(Stored data entries)
↓

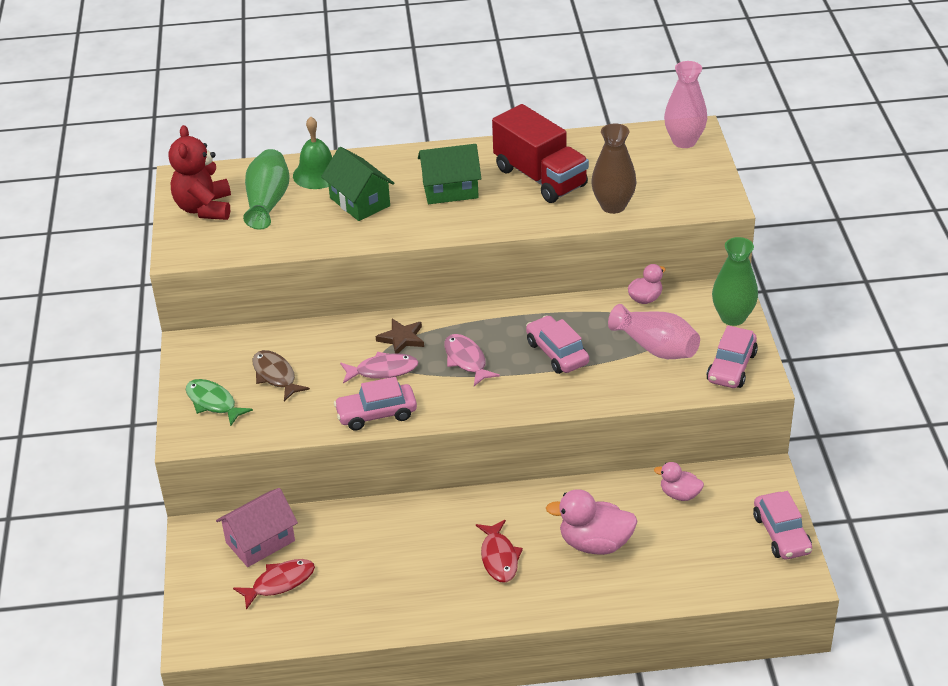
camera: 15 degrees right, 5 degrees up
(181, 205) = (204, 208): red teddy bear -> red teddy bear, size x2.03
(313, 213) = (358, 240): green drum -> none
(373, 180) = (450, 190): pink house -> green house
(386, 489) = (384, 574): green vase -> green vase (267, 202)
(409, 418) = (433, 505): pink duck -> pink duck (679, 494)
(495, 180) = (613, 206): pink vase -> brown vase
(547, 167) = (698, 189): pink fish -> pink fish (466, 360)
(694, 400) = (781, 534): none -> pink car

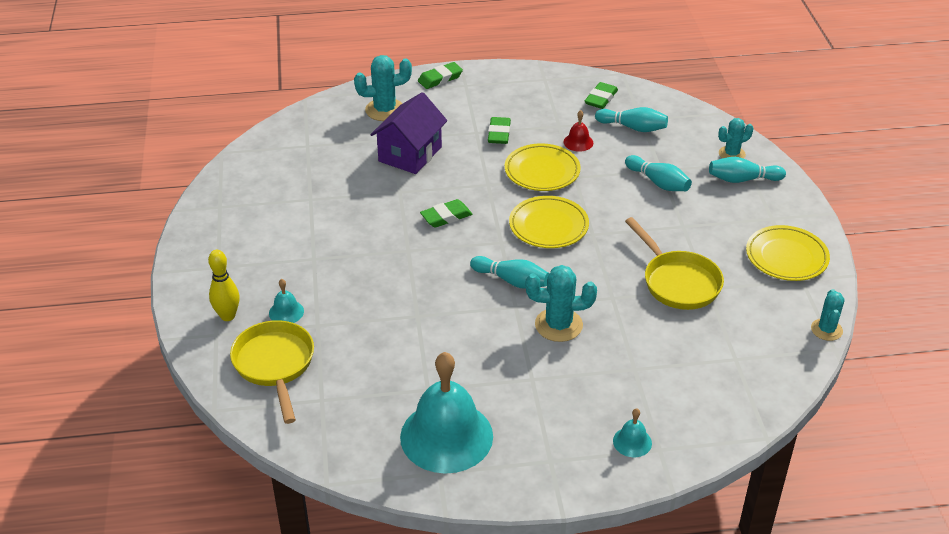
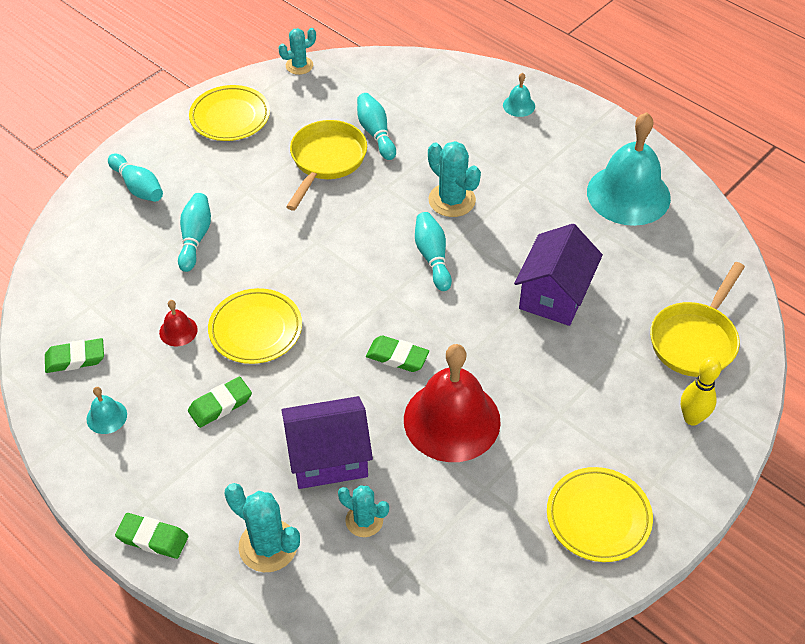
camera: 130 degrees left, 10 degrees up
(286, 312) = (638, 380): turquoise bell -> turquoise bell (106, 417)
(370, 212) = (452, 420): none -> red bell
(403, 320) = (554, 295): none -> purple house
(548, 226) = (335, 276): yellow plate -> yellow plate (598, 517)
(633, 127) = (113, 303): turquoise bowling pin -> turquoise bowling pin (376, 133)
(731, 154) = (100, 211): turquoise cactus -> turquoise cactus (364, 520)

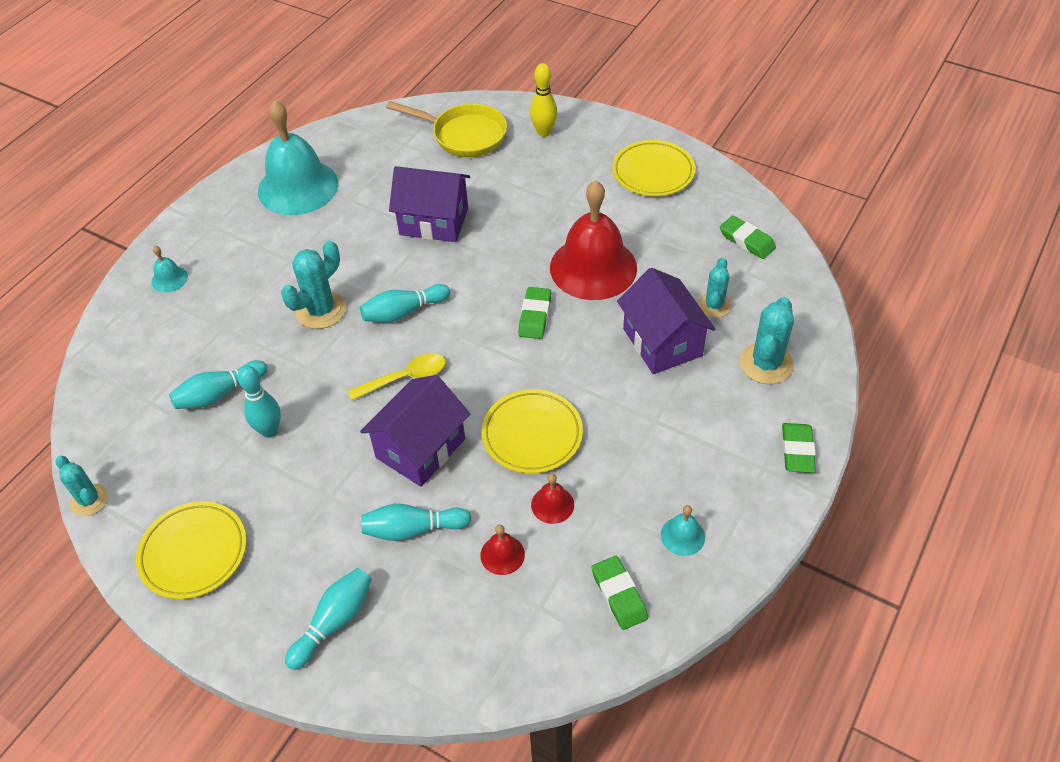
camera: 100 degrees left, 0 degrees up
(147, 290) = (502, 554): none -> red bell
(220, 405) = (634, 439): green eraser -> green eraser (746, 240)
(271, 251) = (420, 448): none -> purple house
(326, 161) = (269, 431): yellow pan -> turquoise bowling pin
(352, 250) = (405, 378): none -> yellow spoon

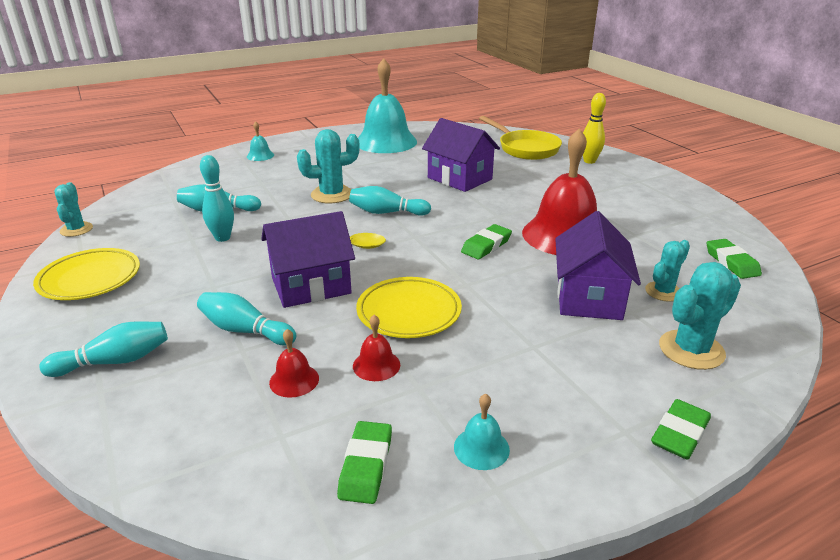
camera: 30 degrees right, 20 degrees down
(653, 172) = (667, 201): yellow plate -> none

↑

With the pictures removed, print only the lines starting at the line that has "(373, 180) = (450, 190): pink" and ending at the line that has "(548, 226) = (335, 276): yellow", both ends included, exactly as they stand above.

▶ **EXERCISE ANSWER**
(373, 180) = (450, 190): pink house -> green house
(386, 489) = (384, 574): green vase -> green vase (267, 202)
(409, 418) = (433, 505): pink duck -> pink duck (679, 494)
(495, 180) = (613, 206): pink vase -> brown vase
(547, 167) = (698, 189): pink fish -> pink fish (466, 360)
(694, 400) = (781, 534): none -> pink car

camera: 130 degrees left, 10 degrees up
(286, 312) = (638, 380): turquoise bell -> turquoise bell (106, 417)
(370, 212) = (452, 420): none -> red bell
(403, 320) = (554, 295): none -> purple house
(548, 226) = (335, 276): yellow plate -> yellow plate (598, 517)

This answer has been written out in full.